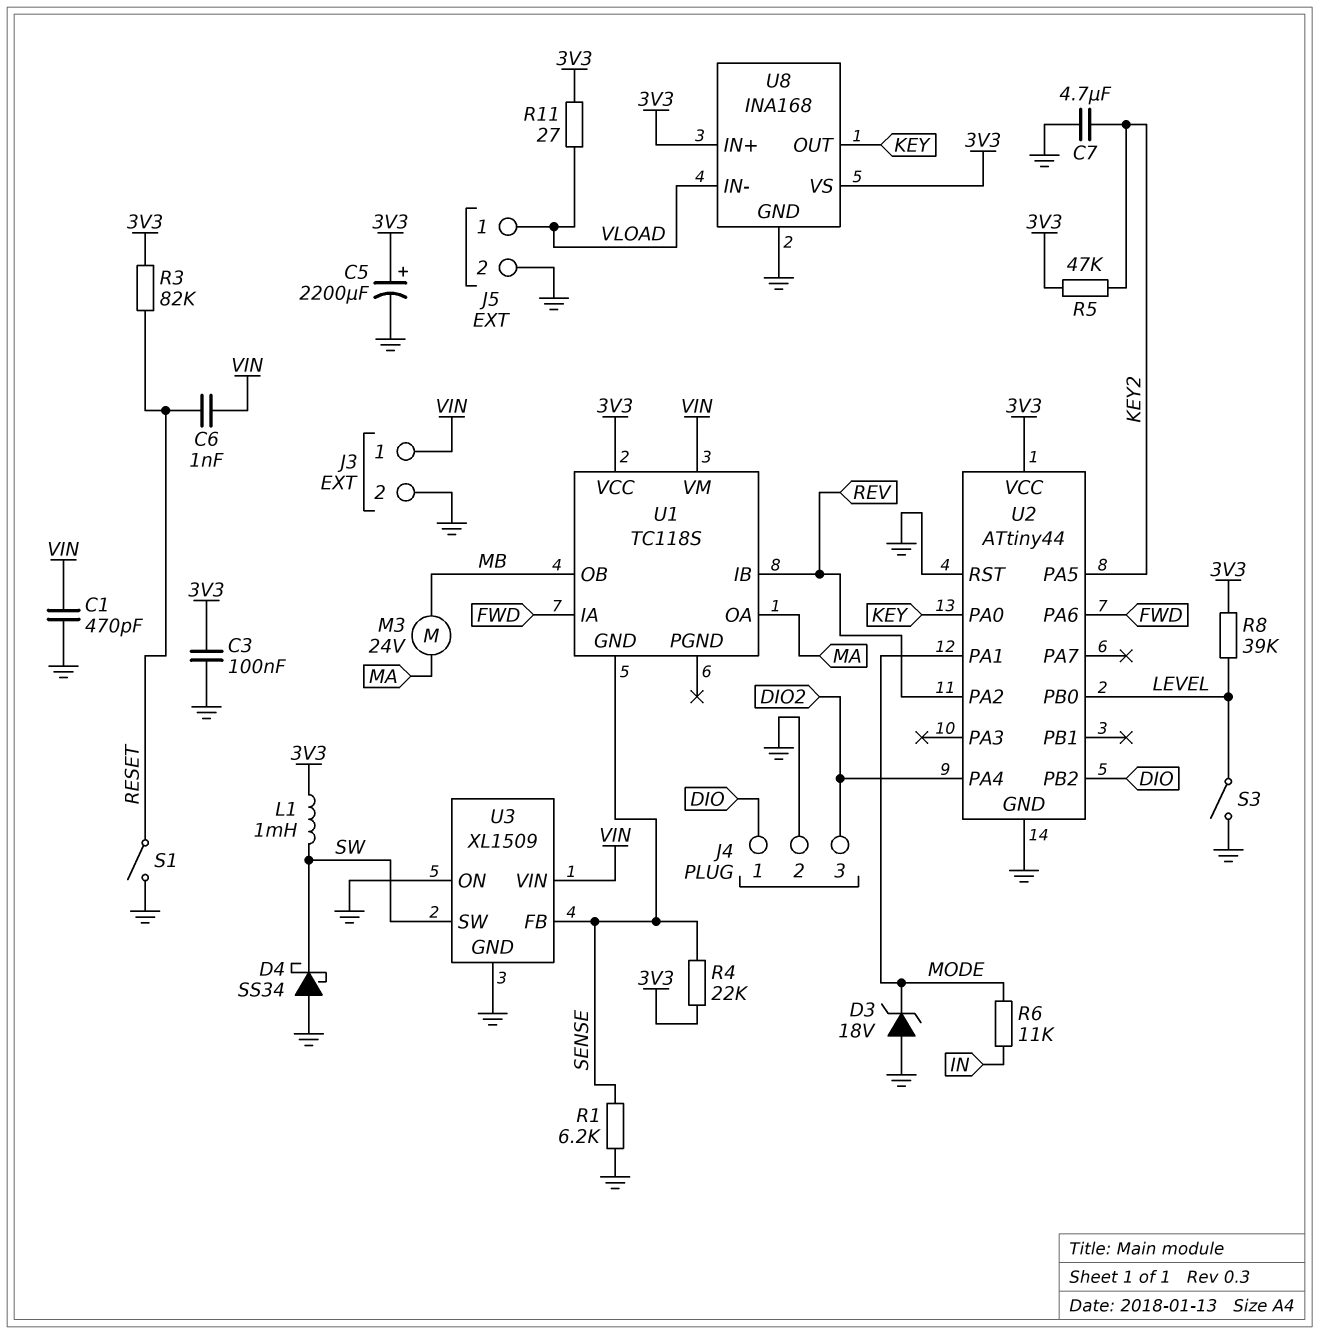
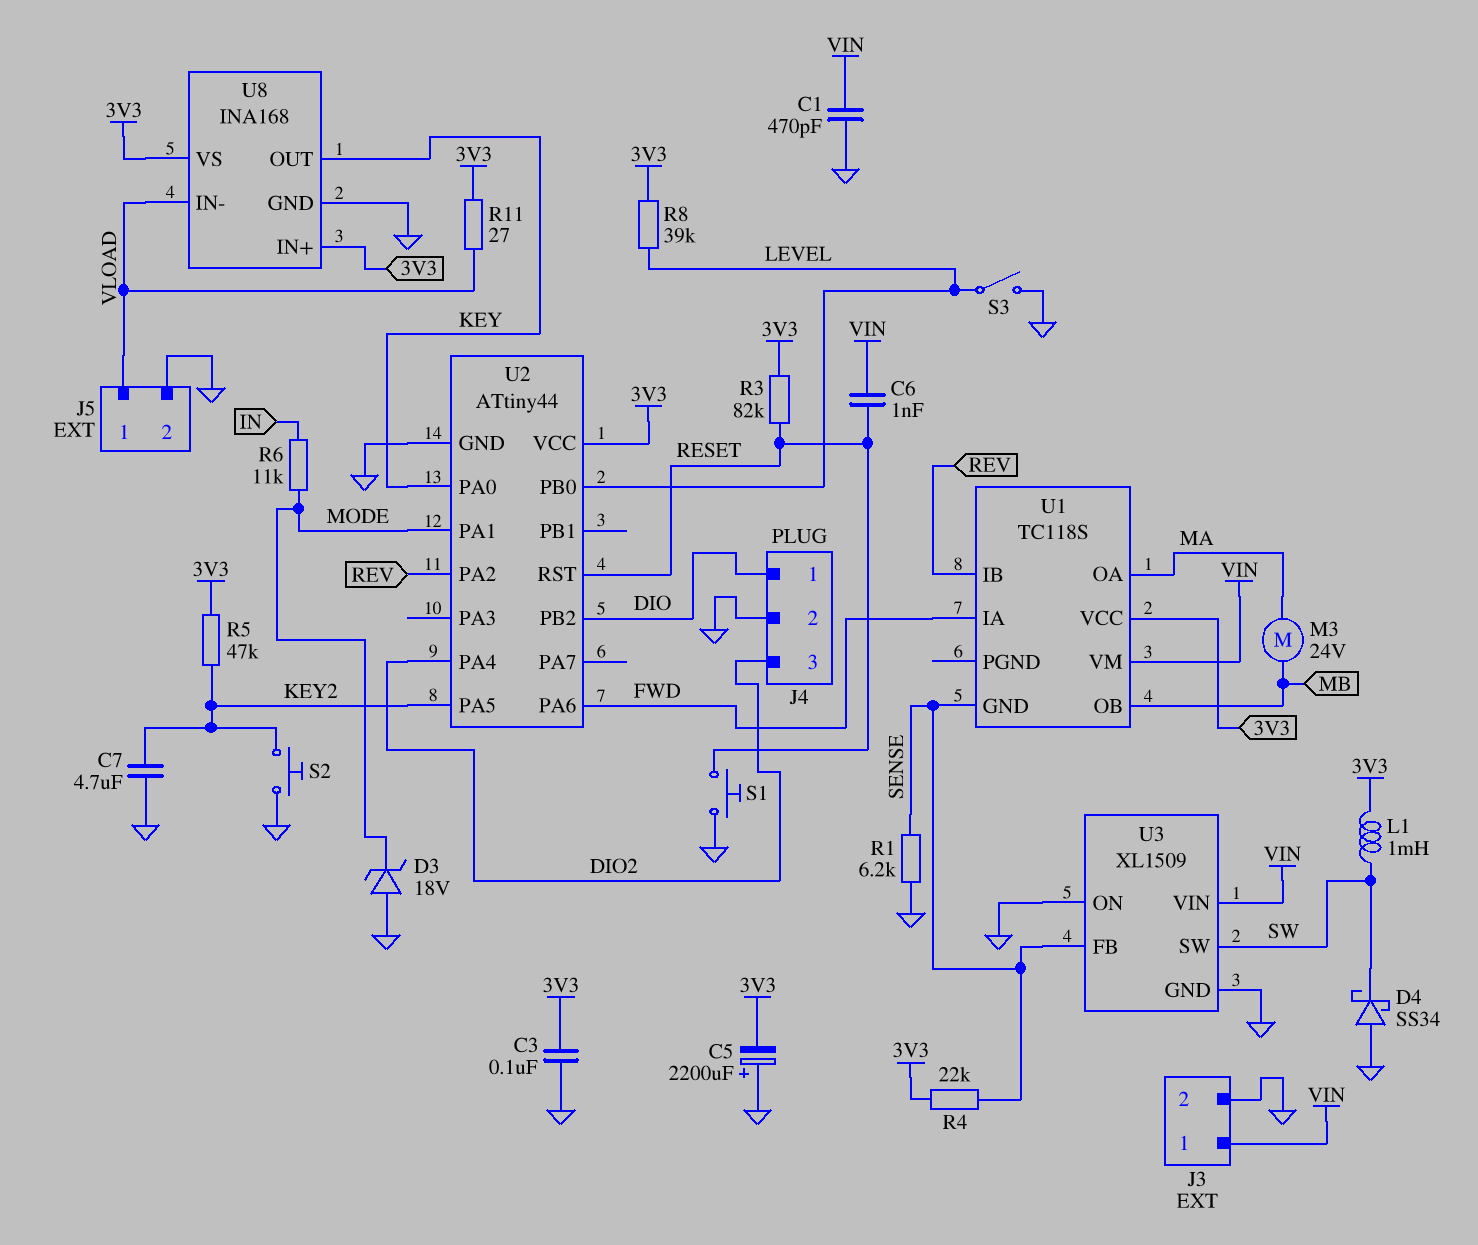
C5: 2200uF (plus 3V3, minus GND) -> 2200uF (plus GND, minus 3V3)
S1: switch (GND, RESET) -> button (GND, RESET)
S2: none -> button (GND, KEY2)
U2 pin RST: GND -> RESET

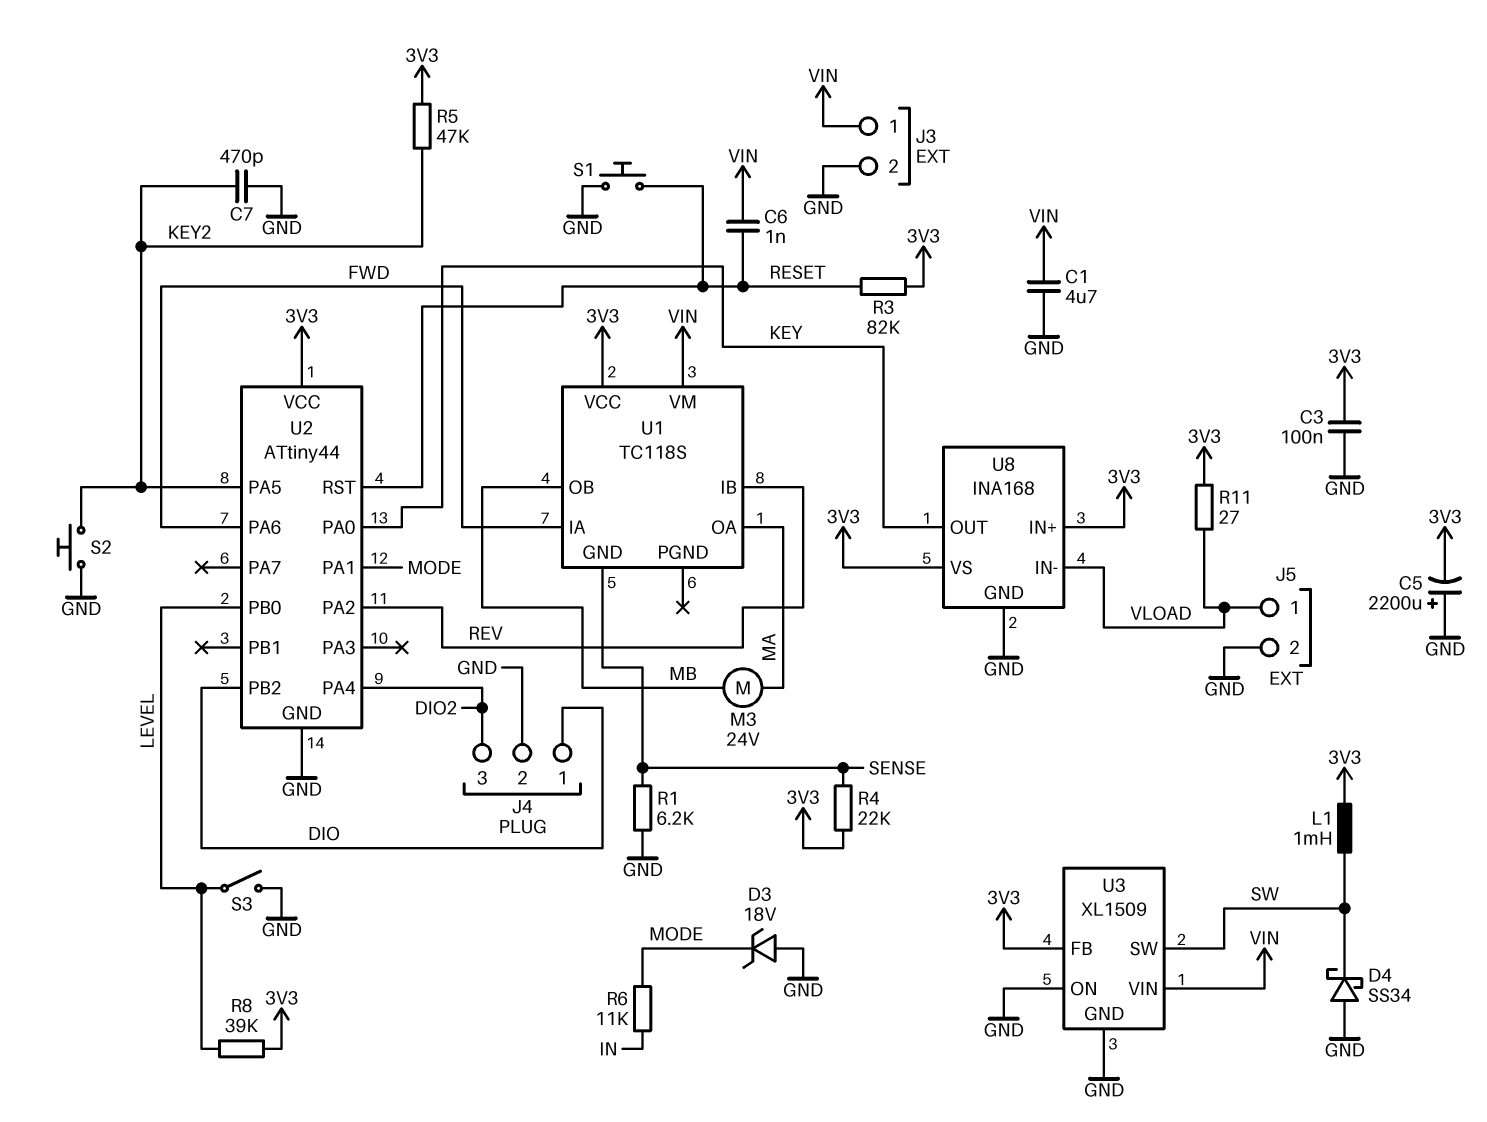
C1: 470pF (GND, VIN) -> 4.7uF (GND, VIN)
C7: 4.7uF (GND, KEY2) -> 470pF (GND, KEY2)
U3 pin FB: SENSE -> 3V3

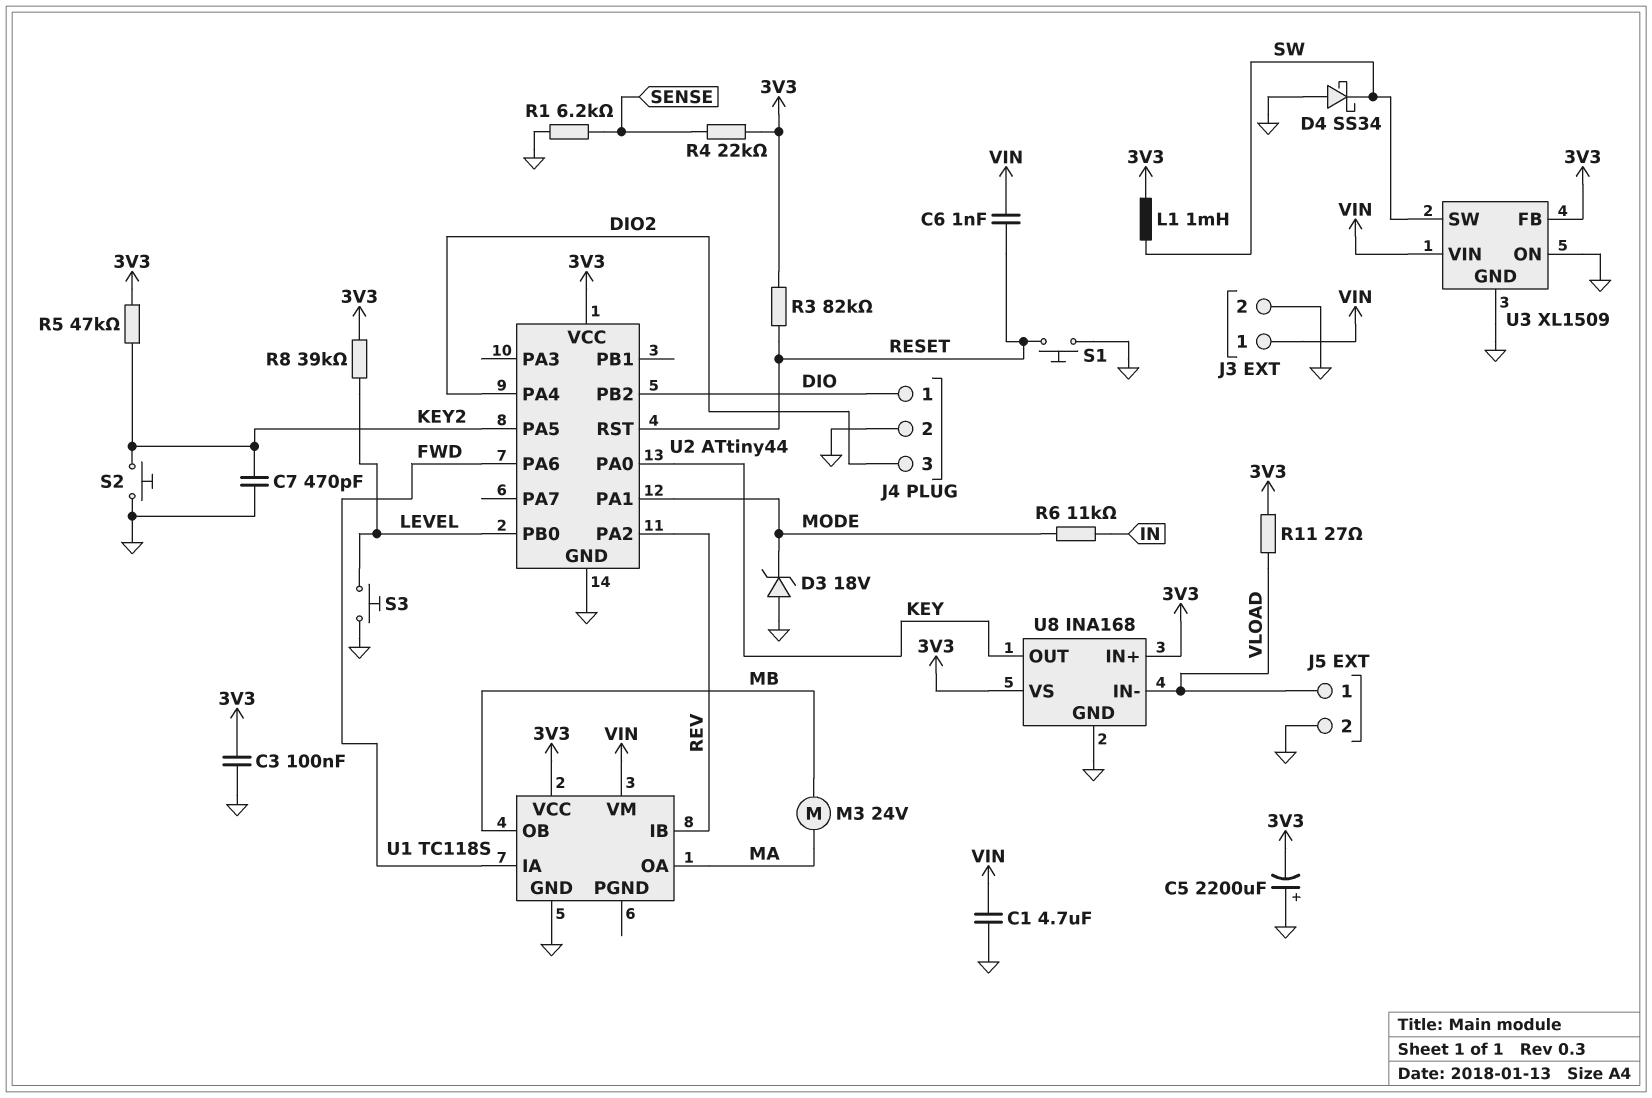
S3: switch (GND, LEVEL) -> button (GND, LEVEL)
U1 pin GND: SENSE -> GND

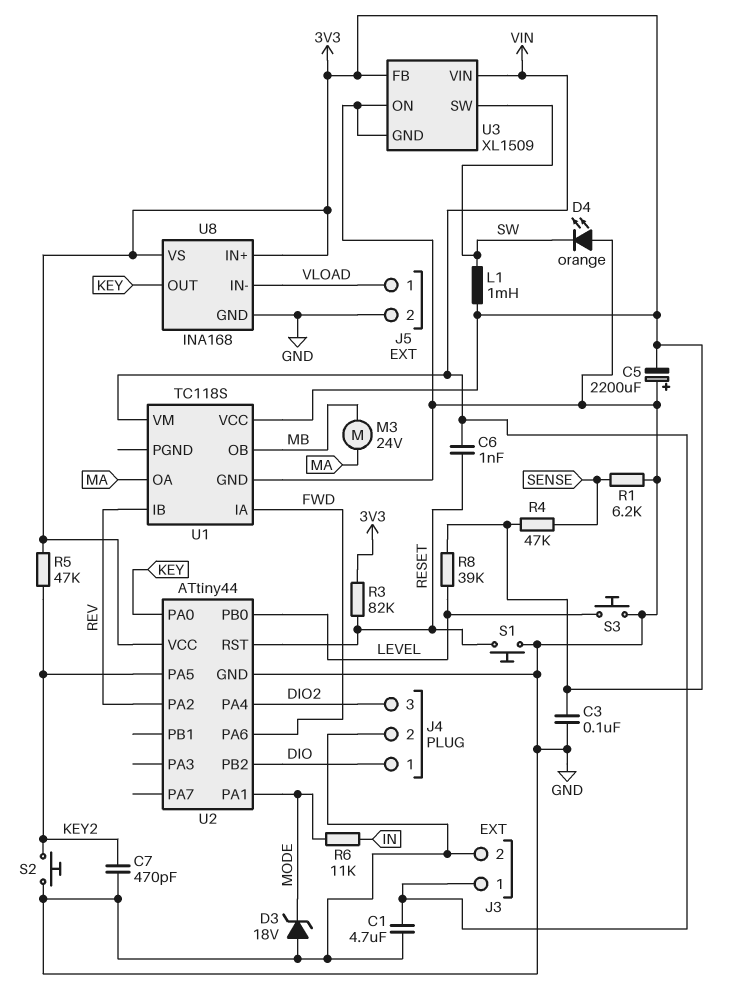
D4: schottky SS34 (A GND, K SW) -> LED orange (A GND, K SW)
R4: 22k (3V3, SENSE) -> 47k (3V3, SENSE)
R11: 27 (3V3, VLOAD) -> none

---------------

### WHAT TO PRODUCE:
Each word of the data should be repeated exactly, and the pictures left out.

### ANSWER TO THE EXERCISE:
C5: 2200uF (plus 3V3, minus GND) -> 2200uF (plus GND, minus 3V3)
S1: switch (GND, RESET) -> button (GND, RESET)
S2: none -> button (GND, KEY2)
U2 pin RST: GND -> RESET

C1: 470pF (GND, VIN) -> 4.7uF (GND, VIN)
C7: 4.7uF (GND, KEY2) -> 470pF (GND, KEY2)
U3 pin FB: SENSE -> 3V3

S3: switch (GND, LEVEL) -> button (GND, LEVEL)
U1 pin GND: SENSE -> GND

D4: schottky SS34 (A GND, K SW) -> LED orange (A GND, K SW)
R4: 22k (3V3, SENSE) -> 47k (3V3, SENSE)
R11: 27 (3V3, VLOAD) -> none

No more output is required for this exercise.